··· Exercise inputs ···

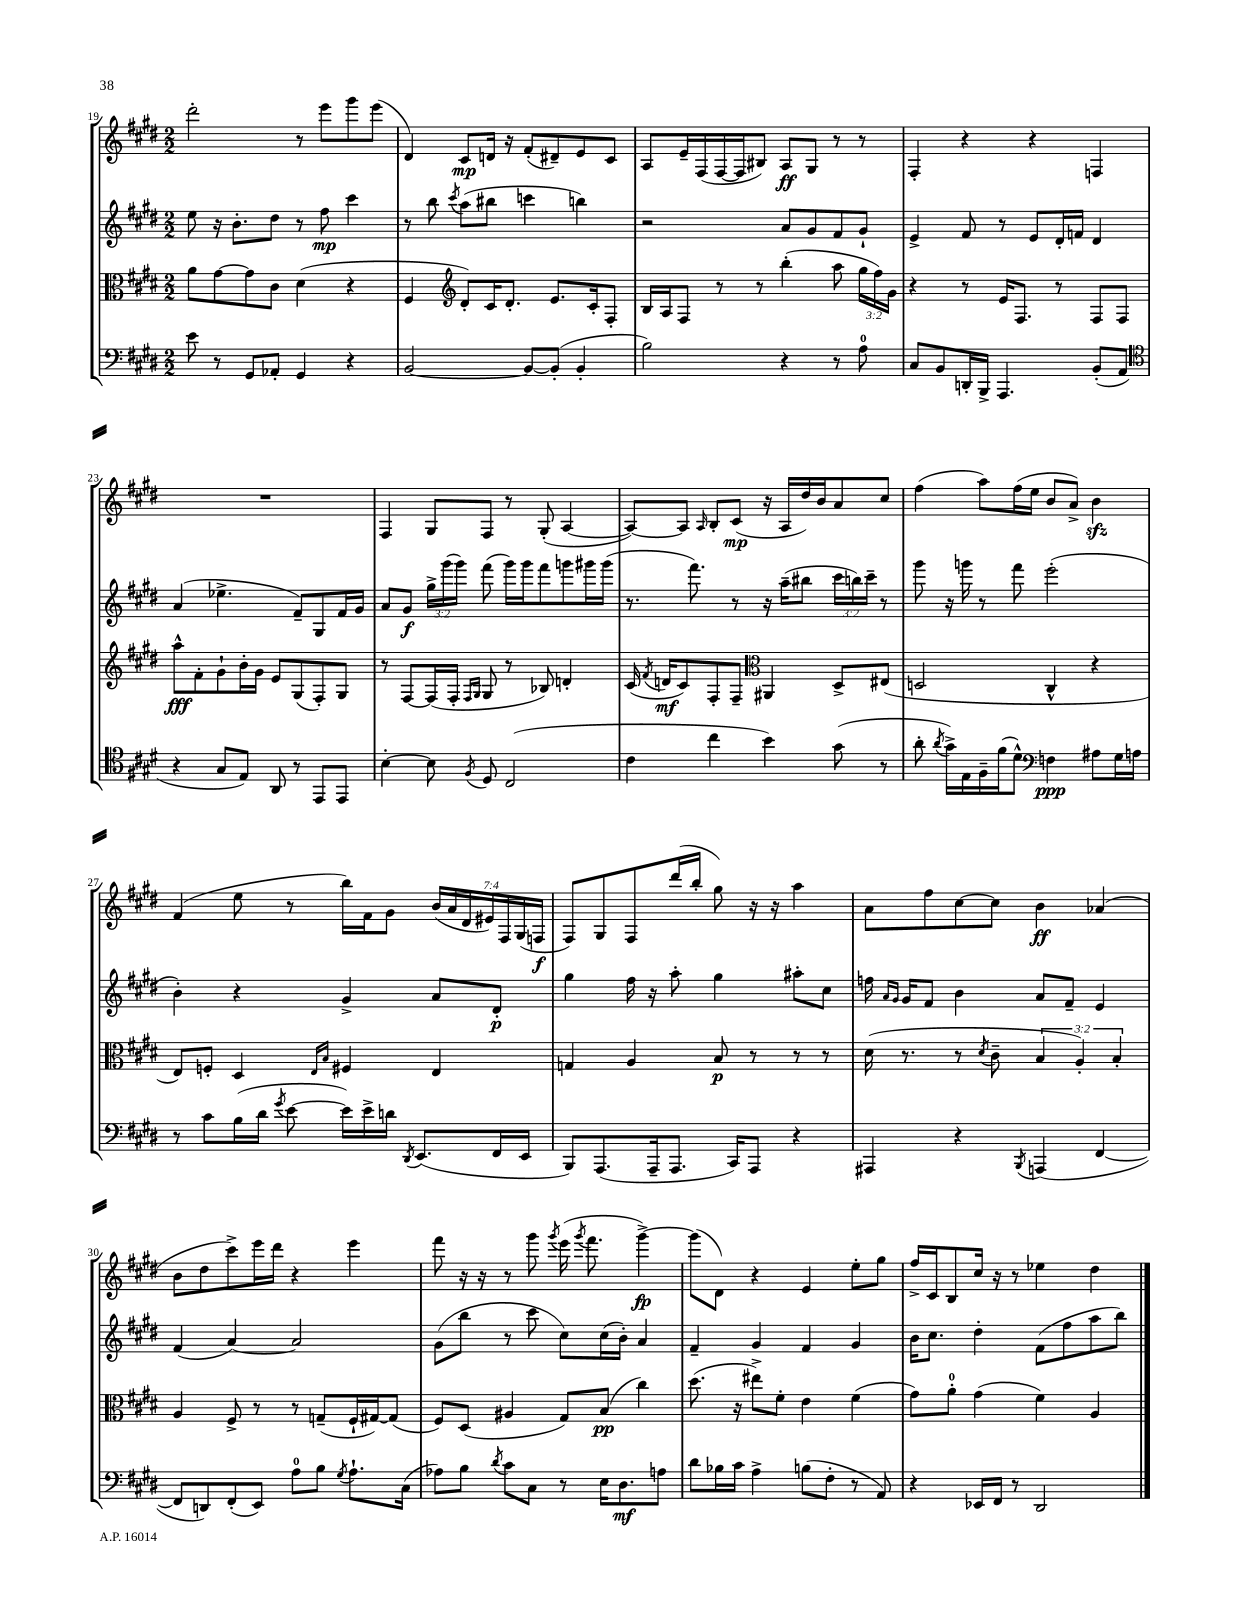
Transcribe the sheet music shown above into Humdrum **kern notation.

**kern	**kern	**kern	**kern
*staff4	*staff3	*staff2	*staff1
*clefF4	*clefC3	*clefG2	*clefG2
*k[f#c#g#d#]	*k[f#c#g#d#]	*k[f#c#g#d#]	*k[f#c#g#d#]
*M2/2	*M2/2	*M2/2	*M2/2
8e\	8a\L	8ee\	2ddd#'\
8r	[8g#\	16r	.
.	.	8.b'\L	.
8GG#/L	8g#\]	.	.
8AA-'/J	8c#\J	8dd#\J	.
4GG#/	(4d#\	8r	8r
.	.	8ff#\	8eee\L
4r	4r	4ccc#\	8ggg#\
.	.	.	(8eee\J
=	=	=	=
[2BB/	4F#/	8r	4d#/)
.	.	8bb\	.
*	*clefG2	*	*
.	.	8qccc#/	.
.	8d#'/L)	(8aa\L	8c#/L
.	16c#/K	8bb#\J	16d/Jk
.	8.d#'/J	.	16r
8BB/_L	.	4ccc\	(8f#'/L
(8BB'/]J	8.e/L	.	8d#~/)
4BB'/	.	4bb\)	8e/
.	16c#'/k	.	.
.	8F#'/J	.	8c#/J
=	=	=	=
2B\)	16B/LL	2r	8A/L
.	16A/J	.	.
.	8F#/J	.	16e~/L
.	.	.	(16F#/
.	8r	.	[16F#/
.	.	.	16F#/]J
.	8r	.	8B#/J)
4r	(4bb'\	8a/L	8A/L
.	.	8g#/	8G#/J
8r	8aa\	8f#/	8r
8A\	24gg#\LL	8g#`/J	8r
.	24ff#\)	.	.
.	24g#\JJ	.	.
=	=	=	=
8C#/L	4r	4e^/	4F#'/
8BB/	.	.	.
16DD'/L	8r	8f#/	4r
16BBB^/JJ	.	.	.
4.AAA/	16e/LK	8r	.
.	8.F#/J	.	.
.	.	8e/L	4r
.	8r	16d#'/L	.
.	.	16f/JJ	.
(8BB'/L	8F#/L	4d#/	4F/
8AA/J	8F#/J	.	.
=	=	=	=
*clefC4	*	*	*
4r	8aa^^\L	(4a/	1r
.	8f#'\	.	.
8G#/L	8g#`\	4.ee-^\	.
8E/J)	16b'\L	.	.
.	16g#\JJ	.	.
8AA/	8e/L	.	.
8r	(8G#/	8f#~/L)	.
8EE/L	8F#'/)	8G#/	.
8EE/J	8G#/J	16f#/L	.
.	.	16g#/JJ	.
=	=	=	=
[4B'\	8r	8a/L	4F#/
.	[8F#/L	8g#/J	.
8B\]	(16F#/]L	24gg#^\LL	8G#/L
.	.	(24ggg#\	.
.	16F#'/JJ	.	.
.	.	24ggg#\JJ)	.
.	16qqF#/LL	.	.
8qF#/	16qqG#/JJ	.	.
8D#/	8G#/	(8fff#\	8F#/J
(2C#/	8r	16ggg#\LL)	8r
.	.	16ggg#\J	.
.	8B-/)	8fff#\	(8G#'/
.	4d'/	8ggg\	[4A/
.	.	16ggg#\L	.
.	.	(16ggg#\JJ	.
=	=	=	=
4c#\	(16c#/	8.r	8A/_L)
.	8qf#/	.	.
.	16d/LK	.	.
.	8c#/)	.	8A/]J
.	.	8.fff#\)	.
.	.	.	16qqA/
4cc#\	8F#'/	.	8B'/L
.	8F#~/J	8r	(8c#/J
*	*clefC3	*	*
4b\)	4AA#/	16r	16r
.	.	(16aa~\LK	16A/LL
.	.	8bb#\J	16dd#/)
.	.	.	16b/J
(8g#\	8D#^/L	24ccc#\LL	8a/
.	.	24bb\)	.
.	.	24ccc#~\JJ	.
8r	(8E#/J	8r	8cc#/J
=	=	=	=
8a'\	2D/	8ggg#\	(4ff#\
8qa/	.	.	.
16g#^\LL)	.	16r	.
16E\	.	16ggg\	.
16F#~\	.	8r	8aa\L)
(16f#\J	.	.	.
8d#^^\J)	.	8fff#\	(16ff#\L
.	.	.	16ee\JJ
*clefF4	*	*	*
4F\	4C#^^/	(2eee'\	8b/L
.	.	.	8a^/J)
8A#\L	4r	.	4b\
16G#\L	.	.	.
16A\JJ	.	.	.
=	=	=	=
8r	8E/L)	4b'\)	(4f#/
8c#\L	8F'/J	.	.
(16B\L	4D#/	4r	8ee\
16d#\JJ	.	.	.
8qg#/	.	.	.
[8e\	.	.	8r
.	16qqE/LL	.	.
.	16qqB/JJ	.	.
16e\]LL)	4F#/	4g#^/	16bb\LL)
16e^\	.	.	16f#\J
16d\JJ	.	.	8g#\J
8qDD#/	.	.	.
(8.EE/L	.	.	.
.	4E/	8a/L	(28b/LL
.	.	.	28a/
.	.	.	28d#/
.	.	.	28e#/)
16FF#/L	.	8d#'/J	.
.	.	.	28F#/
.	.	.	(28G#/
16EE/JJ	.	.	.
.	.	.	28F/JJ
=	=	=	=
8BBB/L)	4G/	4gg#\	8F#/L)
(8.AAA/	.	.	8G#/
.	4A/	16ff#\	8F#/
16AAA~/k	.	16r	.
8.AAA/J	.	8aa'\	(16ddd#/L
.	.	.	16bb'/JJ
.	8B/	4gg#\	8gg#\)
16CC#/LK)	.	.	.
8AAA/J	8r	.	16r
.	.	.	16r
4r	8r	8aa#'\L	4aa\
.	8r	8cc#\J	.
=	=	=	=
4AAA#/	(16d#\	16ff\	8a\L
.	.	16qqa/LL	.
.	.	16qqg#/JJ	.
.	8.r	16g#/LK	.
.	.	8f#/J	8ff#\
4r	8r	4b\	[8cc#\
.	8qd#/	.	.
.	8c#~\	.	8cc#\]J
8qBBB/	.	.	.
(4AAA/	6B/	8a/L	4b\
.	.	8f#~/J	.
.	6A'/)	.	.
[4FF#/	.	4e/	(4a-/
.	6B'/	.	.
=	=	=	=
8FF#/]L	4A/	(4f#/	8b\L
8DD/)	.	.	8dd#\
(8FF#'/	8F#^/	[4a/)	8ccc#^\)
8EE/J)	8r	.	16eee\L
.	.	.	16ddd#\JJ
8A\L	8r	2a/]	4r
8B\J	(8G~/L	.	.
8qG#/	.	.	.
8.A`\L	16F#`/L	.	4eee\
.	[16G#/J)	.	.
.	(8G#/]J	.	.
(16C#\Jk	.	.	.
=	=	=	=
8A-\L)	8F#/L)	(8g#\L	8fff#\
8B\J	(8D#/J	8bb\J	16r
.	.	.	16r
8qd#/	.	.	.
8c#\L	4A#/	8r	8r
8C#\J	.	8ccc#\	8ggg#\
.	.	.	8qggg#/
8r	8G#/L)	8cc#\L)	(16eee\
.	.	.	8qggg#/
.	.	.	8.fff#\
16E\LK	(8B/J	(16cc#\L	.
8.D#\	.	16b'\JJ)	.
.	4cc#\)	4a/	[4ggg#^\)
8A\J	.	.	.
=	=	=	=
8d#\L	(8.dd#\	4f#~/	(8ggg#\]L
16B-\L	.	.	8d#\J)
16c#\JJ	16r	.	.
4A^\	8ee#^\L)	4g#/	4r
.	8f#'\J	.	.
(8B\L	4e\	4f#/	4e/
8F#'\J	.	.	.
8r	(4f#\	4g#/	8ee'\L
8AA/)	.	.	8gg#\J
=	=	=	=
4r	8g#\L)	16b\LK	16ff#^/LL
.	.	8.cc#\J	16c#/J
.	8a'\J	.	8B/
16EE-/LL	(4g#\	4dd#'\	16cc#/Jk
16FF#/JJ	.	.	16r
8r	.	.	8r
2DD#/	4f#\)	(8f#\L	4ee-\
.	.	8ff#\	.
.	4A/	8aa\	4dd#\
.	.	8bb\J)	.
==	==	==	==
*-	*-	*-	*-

···

» **Required work**: Please count the lines in the records above that contain the string "kern" and reply with only that number.

» **The answer**: 2